**WHAT THE TASK ASKS**
Both the line containing "size: clé [bleu]" and the line containing "camera: 15 degrees left, 0 degrees up" belong to the span. Output exactly that span from the listing below, and nothing outside it.

**EXERCISE INPUT**
------------------------------------

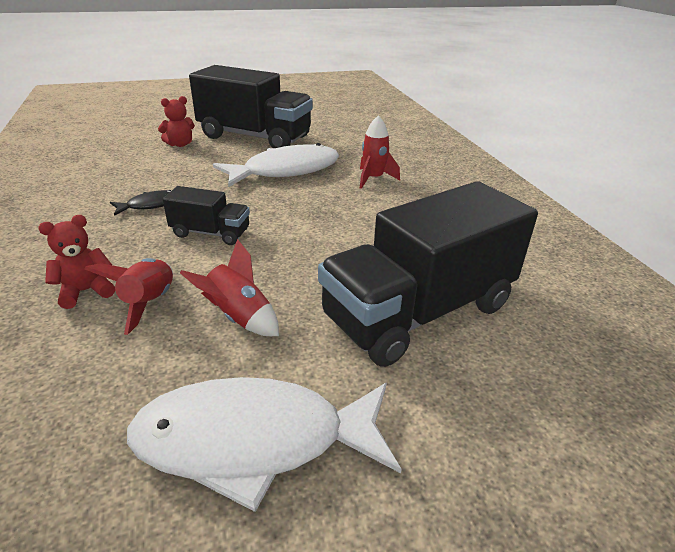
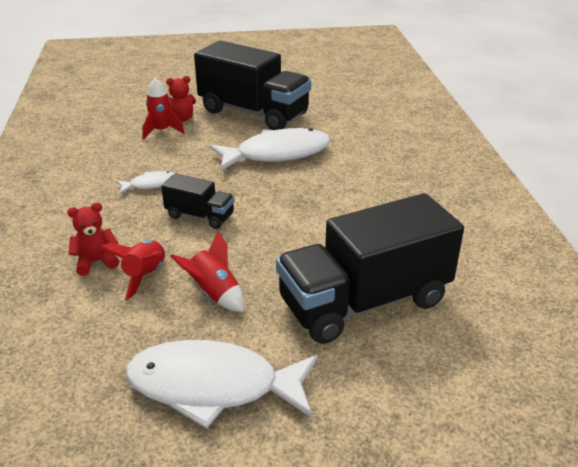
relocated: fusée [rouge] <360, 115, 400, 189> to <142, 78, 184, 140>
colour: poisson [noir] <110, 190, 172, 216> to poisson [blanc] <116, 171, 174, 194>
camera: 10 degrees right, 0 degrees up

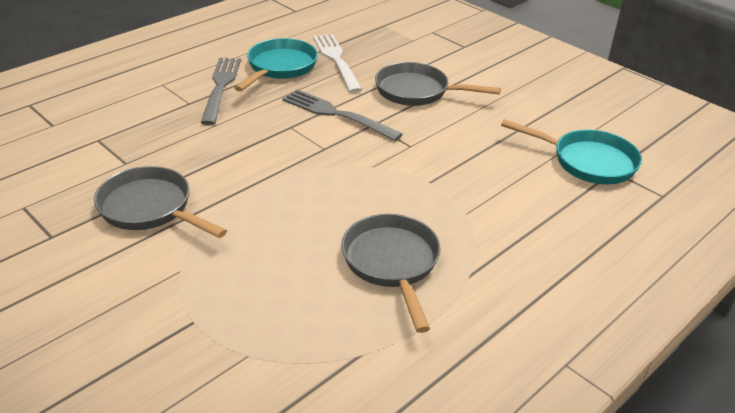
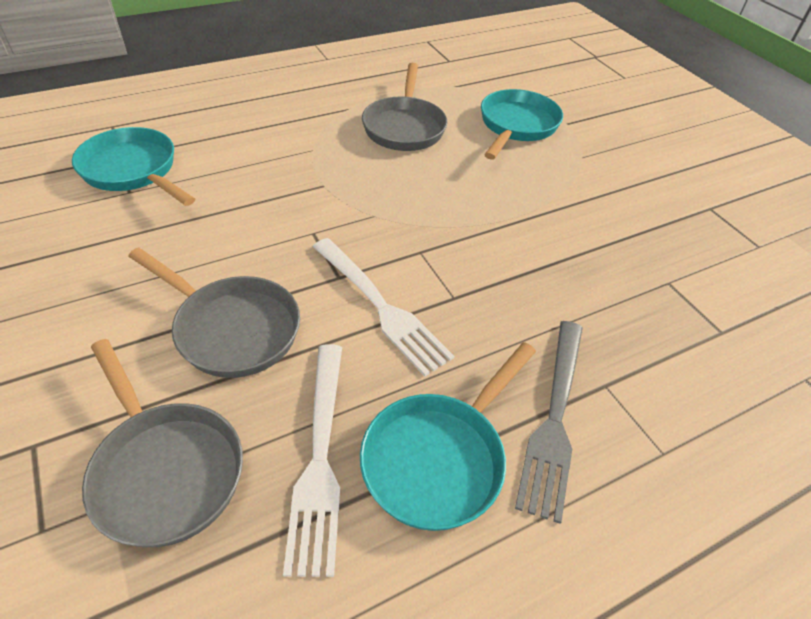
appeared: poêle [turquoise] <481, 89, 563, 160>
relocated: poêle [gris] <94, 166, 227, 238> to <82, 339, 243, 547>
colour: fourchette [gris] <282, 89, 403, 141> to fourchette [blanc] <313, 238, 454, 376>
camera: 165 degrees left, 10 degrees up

------------------------------------

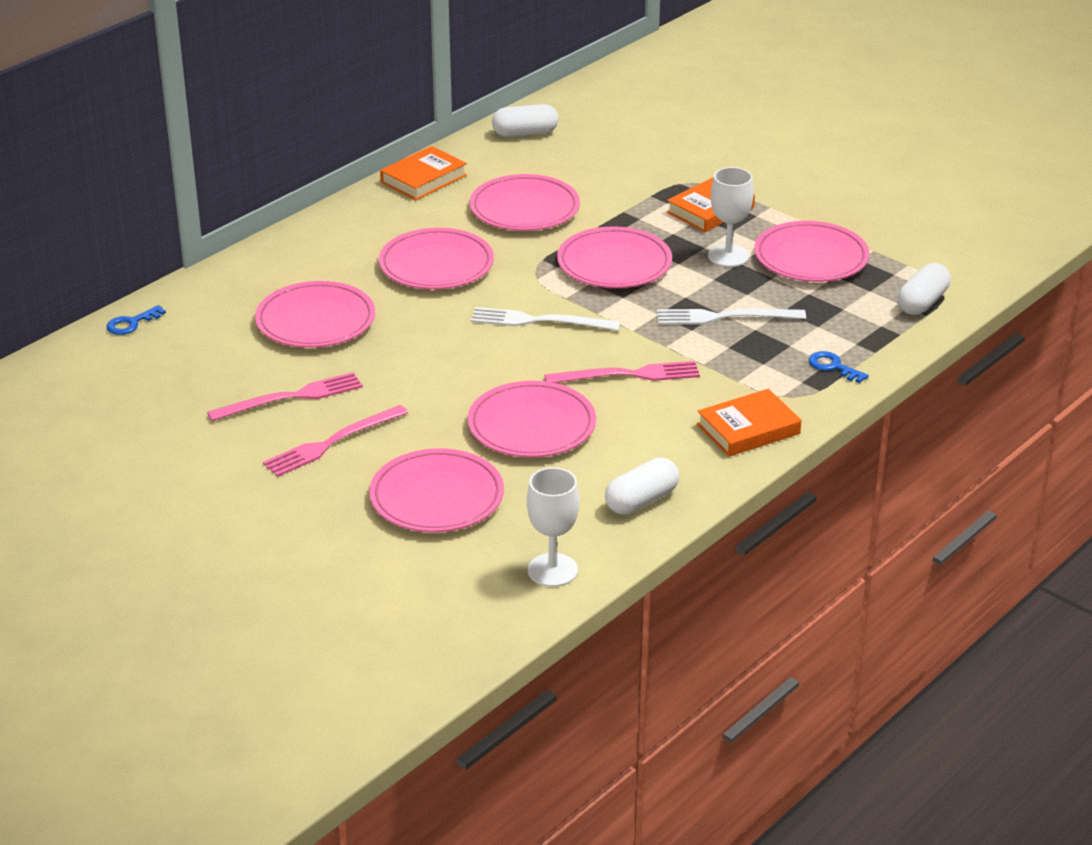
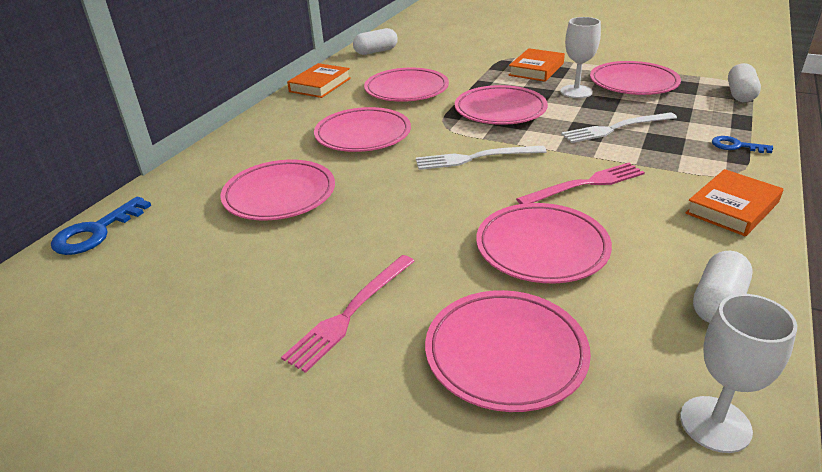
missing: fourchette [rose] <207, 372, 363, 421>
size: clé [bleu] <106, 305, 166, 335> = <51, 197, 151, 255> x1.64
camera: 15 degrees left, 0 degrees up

------------------------------------

**FINISHED TASK**
size: clé [bleu] <106, 305, 166, 335> = <51, 197, 151, 255> x1.64
camera: 15 degrees left, 0 degrees up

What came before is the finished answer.